▼▼▼

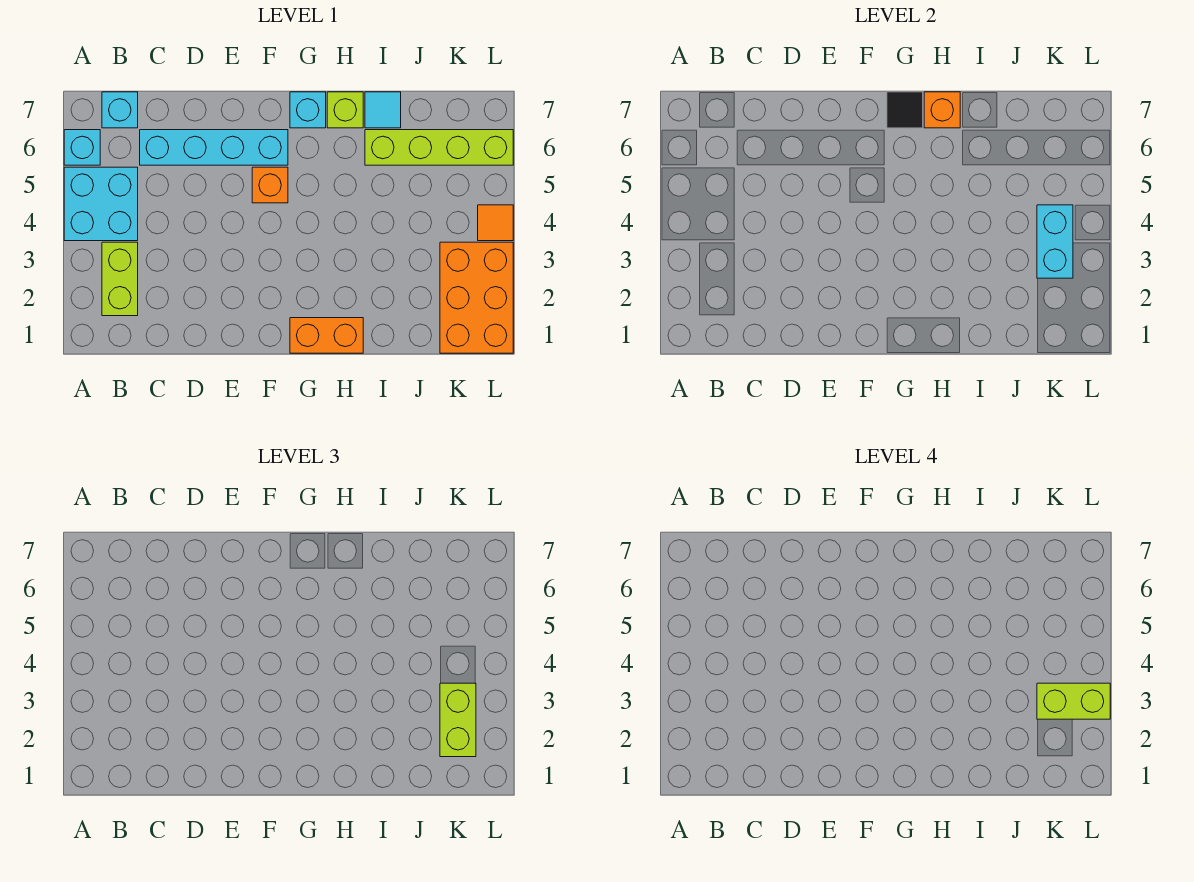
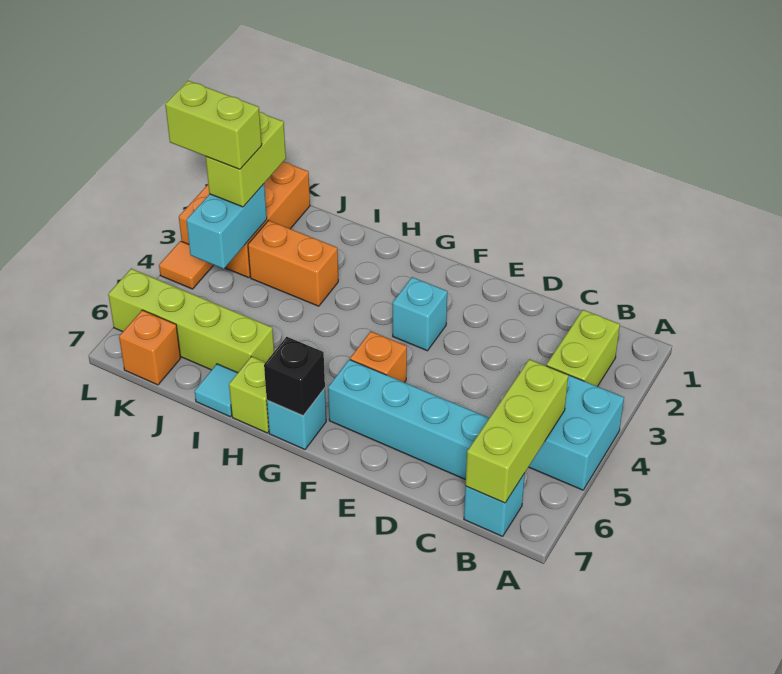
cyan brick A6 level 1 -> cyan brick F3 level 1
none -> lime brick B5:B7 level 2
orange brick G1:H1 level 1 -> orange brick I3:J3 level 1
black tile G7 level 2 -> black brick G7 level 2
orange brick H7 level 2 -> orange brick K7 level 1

▲▲▲

Exercise objective:
The entries are to be written out in full and exactly, apart from the pictures.

Response box:
cyan brick A6 level 1 -> cyan brick F3 level 1
none -> lime brick B5:B7 level 2
orange brick G1:H1 level 1 -> orange brick I3:J3 level 1
black tile G7 level 2 -> black brick G7 level 2
orange brick H7 level 2 -> orange brick K7 level 1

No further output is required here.